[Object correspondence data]
Start of Block

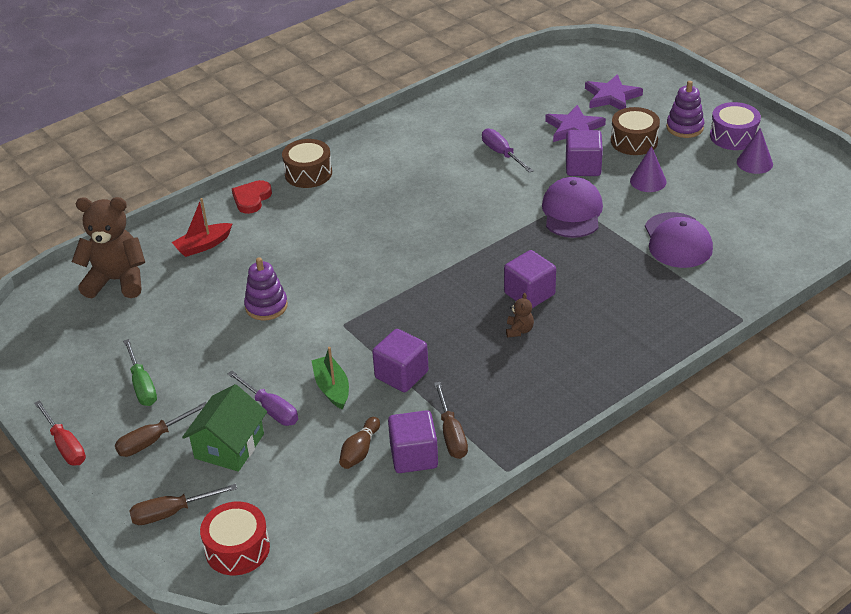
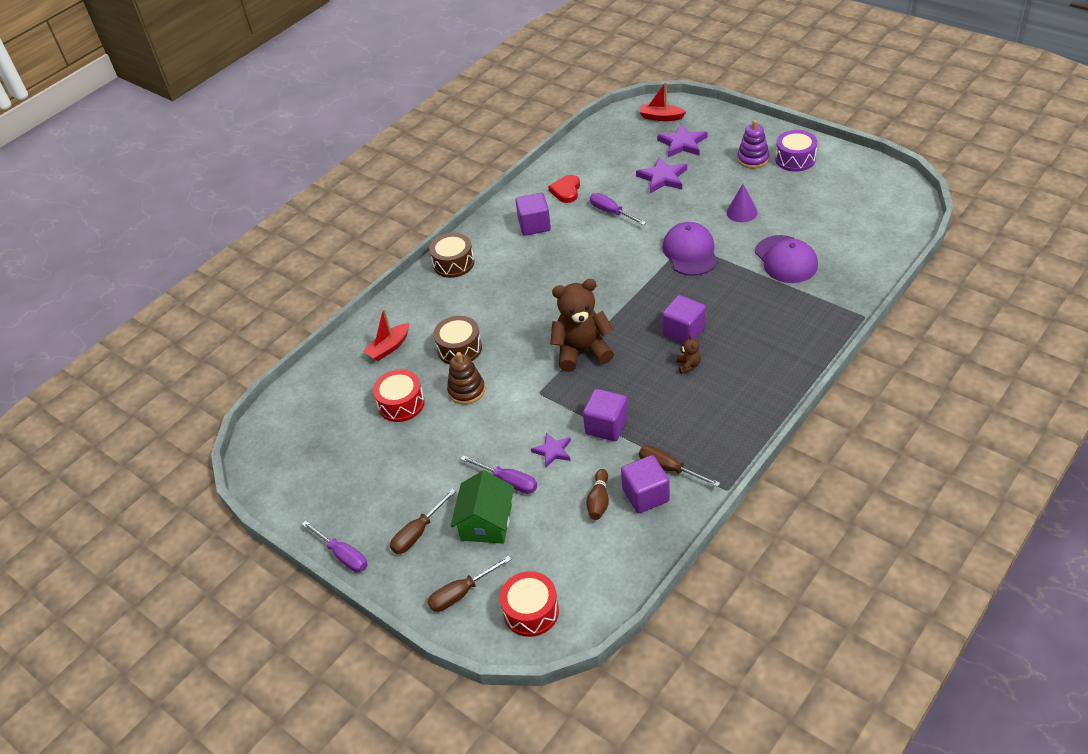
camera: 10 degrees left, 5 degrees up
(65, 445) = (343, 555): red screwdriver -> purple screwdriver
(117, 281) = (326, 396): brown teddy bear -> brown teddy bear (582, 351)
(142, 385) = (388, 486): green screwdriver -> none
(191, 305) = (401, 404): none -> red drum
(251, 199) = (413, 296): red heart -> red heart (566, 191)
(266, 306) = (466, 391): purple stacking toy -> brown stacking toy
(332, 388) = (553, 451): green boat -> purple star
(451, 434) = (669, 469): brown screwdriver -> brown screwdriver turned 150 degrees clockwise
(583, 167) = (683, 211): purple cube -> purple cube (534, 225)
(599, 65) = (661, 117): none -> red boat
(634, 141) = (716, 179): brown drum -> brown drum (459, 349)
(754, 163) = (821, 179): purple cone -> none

End of Block

Work request:
Please copy the line holding "(583, 167) = (683, 211): purple" and all lines after it to the end of the records, exactly, and nothing else.

Task result:
(583, 167) = (683, 211): purple cube -> purple cube (534, 225)
(599, 65) = (661, 117): none -> red boat
(634, 141) = (716, 179): brown drum -> brown drum (459, 349)
(754, 163) = (821, 179): purple cone -> none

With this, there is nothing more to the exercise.